→ WHAT IS NEEDED
Exactly the lines below from the one with "IC17: buffer CD4050" up to and including the one with "SW1: button (+9V, W9) -> none" make up the answer, with nothing else added.

→ SUPPLIED MATERIAL
Segment Open

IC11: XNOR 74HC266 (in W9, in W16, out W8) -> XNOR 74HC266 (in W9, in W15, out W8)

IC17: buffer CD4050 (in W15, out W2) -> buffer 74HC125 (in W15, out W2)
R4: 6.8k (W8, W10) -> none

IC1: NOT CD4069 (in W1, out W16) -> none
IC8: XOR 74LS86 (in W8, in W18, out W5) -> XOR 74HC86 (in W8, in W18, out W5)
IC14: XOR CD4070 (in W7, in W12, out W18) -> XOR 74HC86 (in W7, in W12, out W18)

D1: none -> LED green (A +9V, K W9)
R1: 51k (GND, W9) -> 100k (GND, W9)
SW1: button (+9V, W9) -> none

Segment Closed
Segment Open

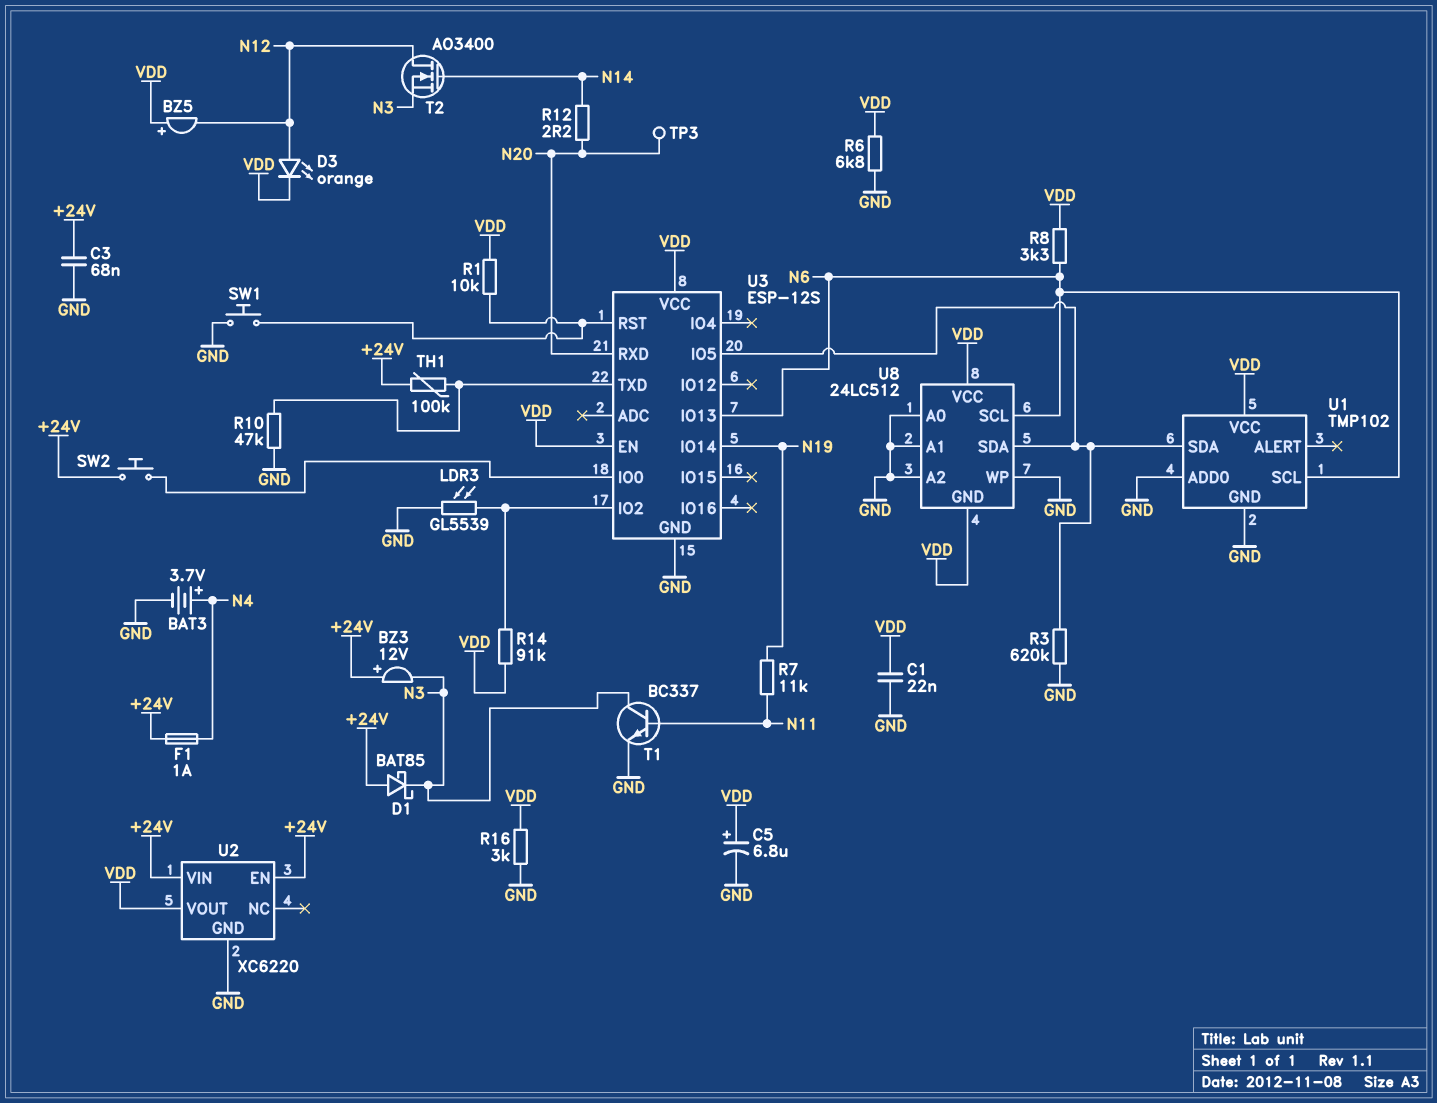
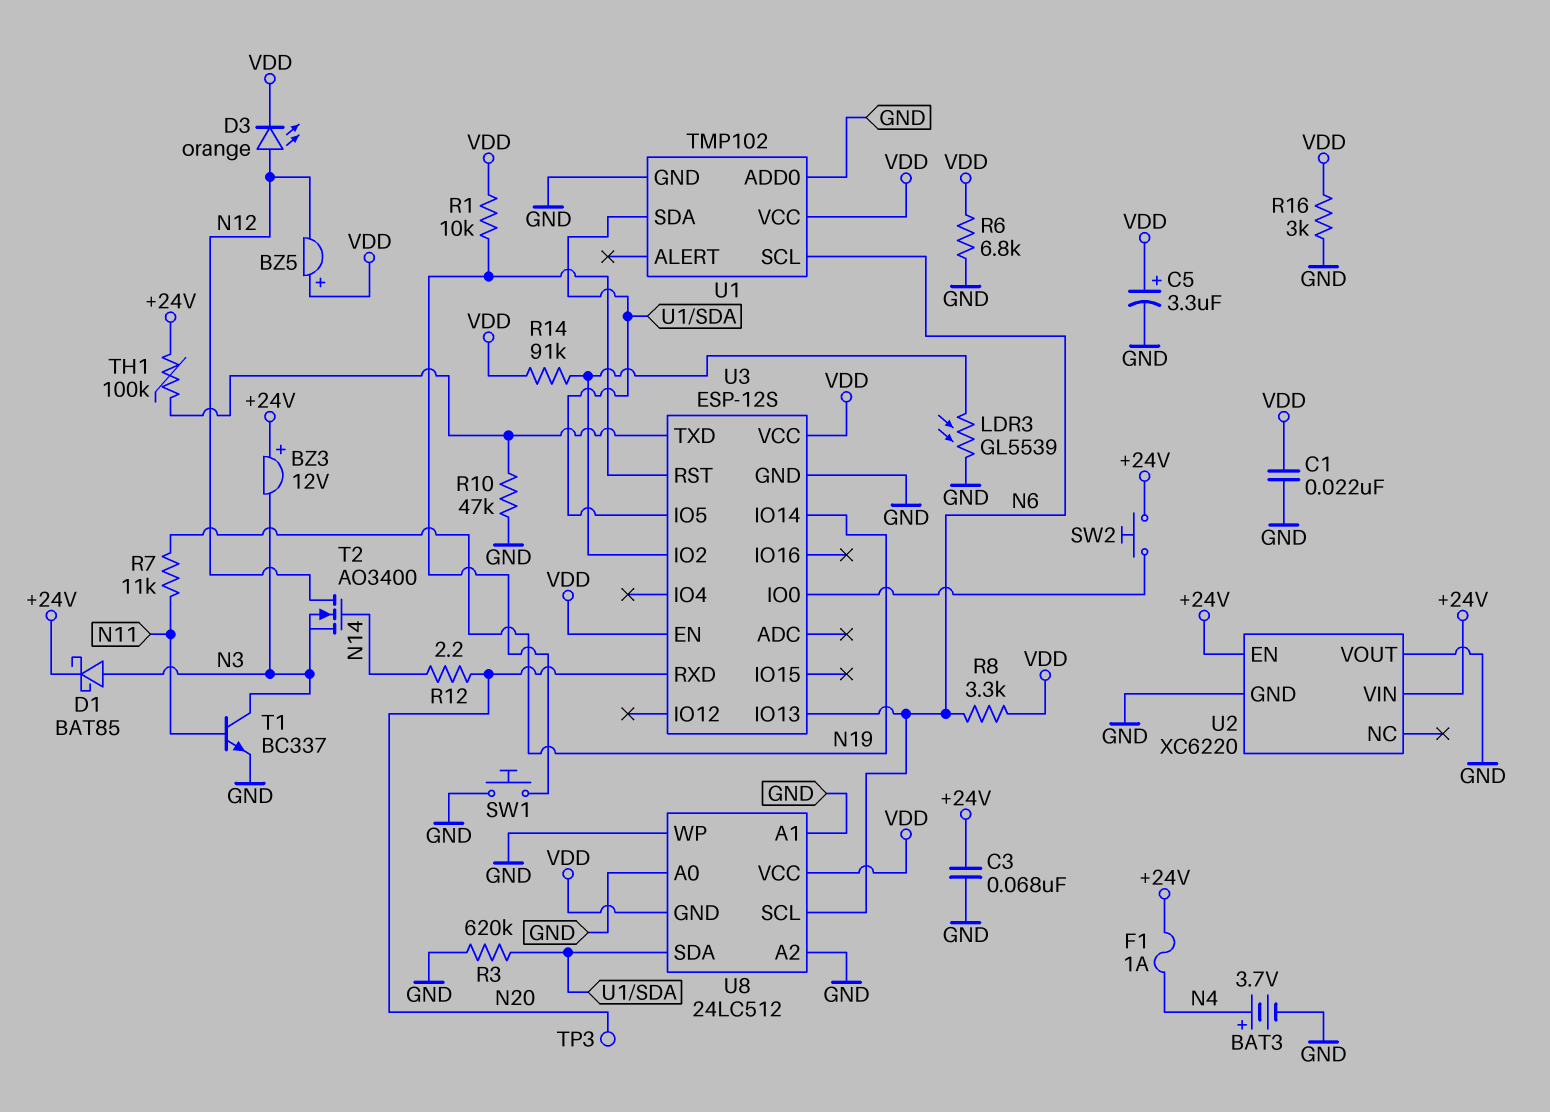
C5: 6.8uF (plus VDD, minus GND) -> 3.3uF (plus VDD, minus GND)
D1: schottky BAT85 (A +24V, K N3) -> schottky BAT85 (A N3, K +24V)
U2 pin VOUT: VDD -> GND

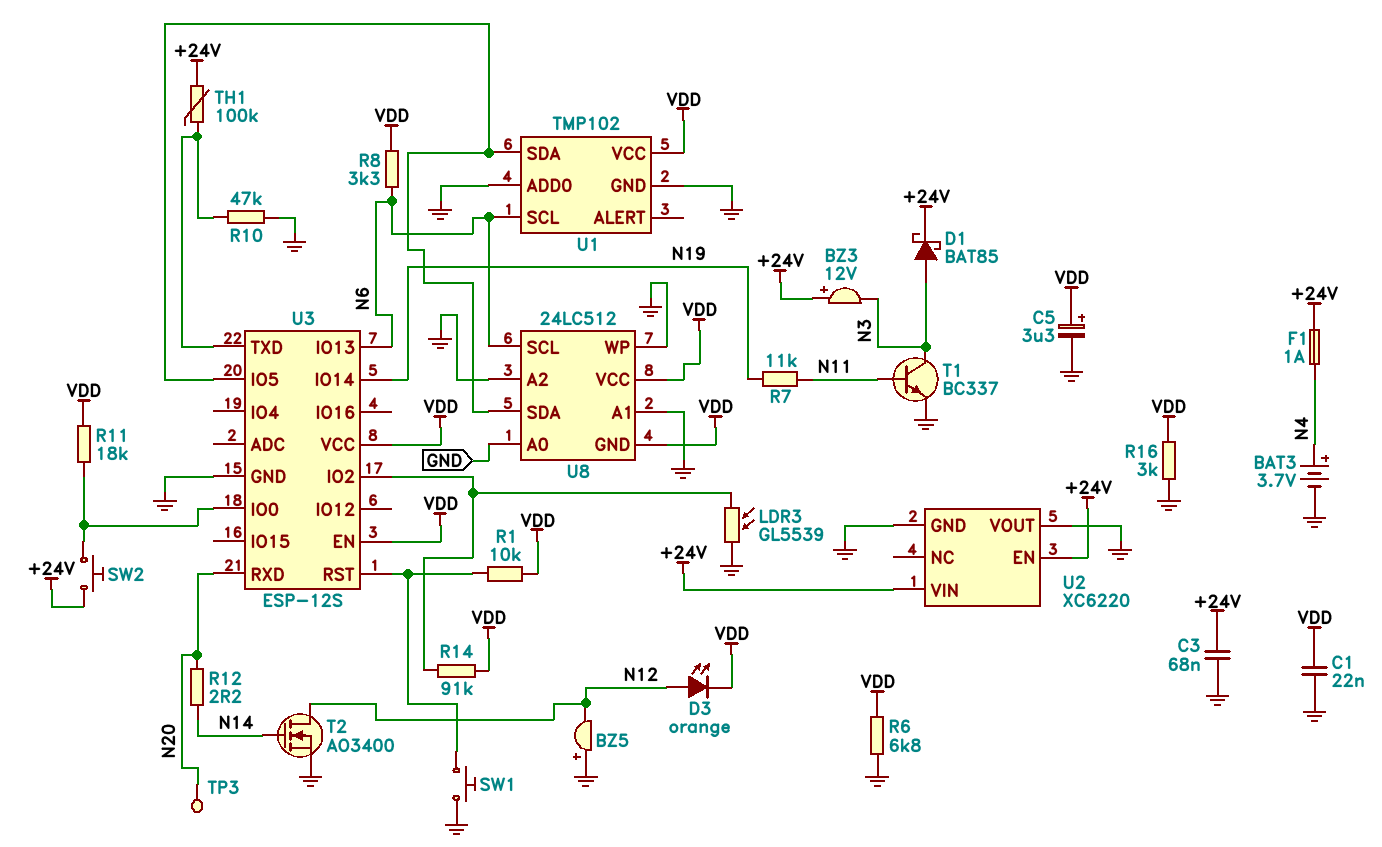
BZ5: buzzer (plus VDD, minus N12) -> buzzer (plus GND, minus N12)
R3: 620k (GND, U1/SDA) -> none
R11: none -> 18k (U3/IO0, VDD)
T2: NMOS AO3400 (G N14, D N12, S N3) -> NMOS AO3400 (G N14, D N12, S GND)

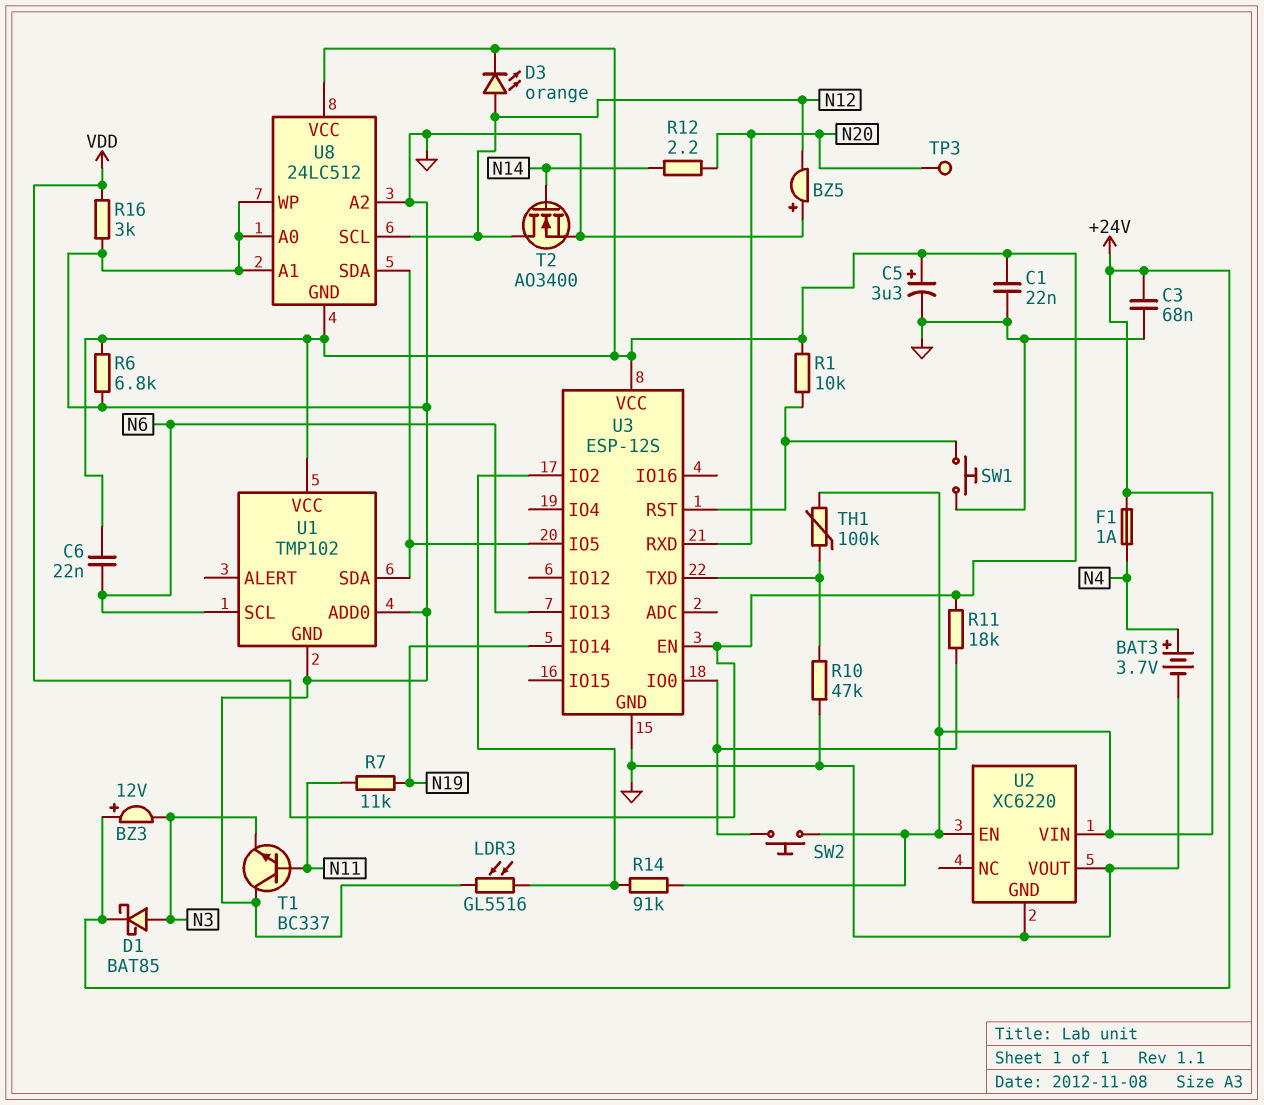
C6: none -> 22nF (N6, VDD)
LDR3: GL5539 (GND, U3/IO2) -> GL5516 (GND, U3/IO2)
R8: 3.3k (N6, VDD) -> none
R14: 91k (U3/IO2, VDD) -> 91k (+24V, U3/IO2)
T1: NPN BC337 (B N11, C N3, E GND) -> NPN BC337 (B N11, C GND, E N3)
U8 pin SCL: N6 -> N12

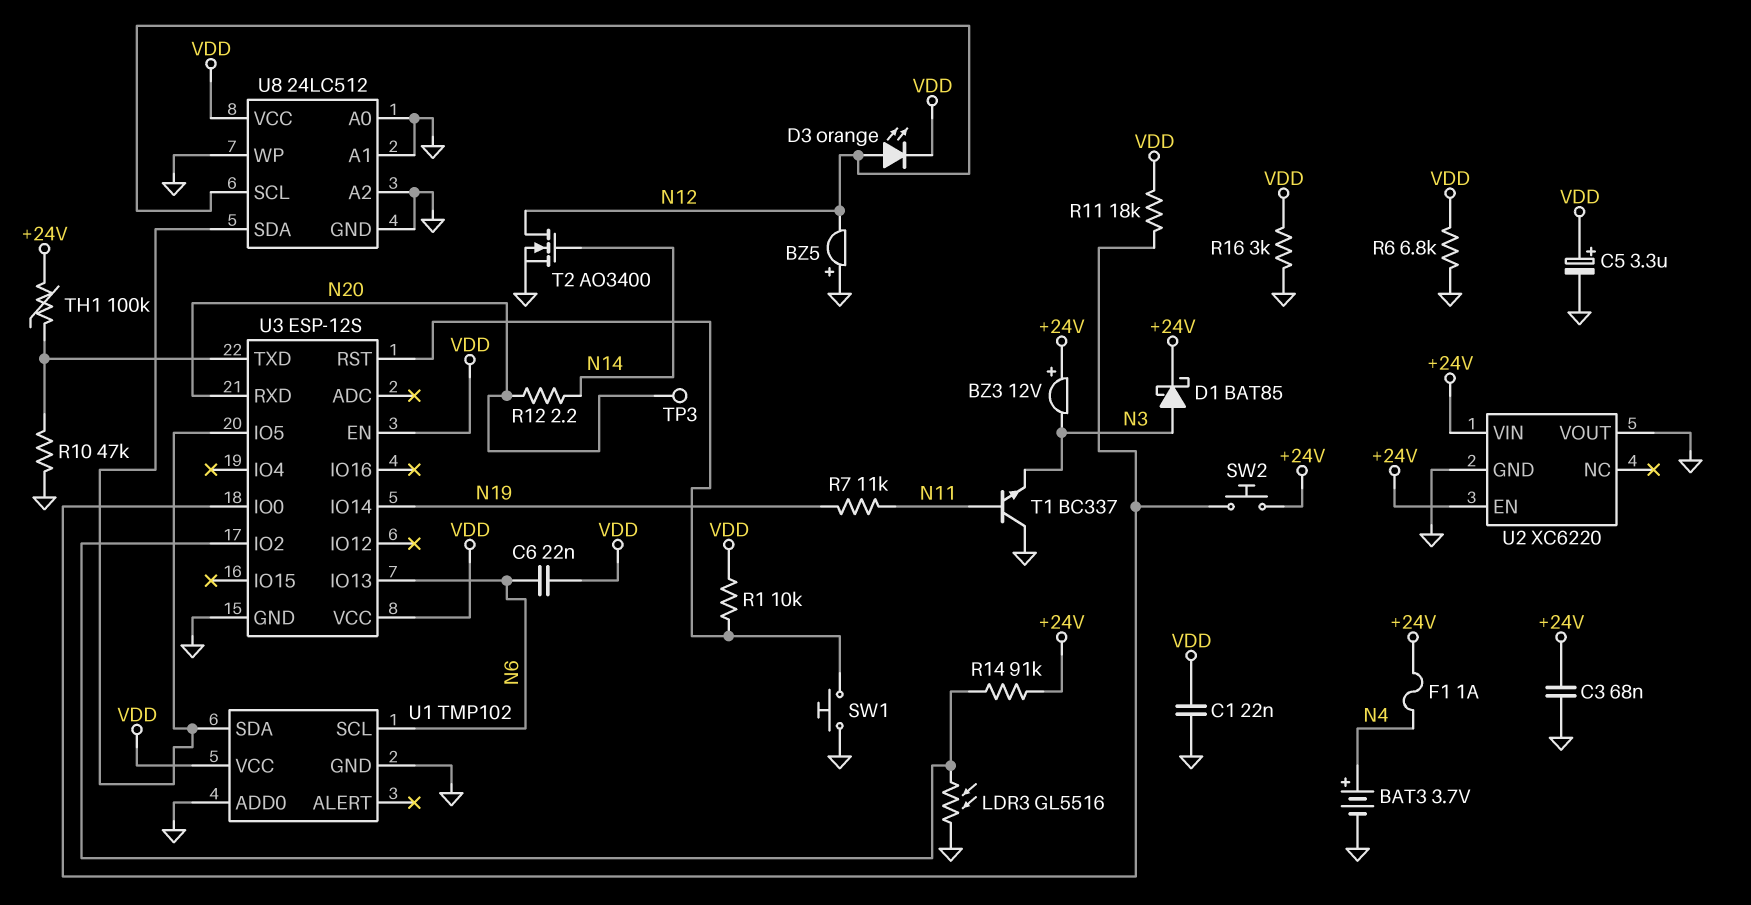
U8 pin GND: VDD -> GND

Segment Closed

→ RESULT OF THE EXERCISE
IC17: buffer CD4050 (in W15, out W2) -> buffer 74HC125 (in W15, out W2)
R4: 6.8k (W8, W10) -> none

IC1: NOT CD4069 (in W1, out W16) -> none
IC8: XOR 74LS86 (in W8, in W18, out W5) -> XOR 74HC86 (in W8, in W18, out W5)
IC14: XOR CD4070 (in W7, in W12, out W18) -> XOR 74HC86 (in W7, in W12, out W18)

D1: none -> LED green (A +9V, K W9)
R1: 51k (GND, W9) -> 100k (GND, W9)
SW1: button (+9V, W9) -> none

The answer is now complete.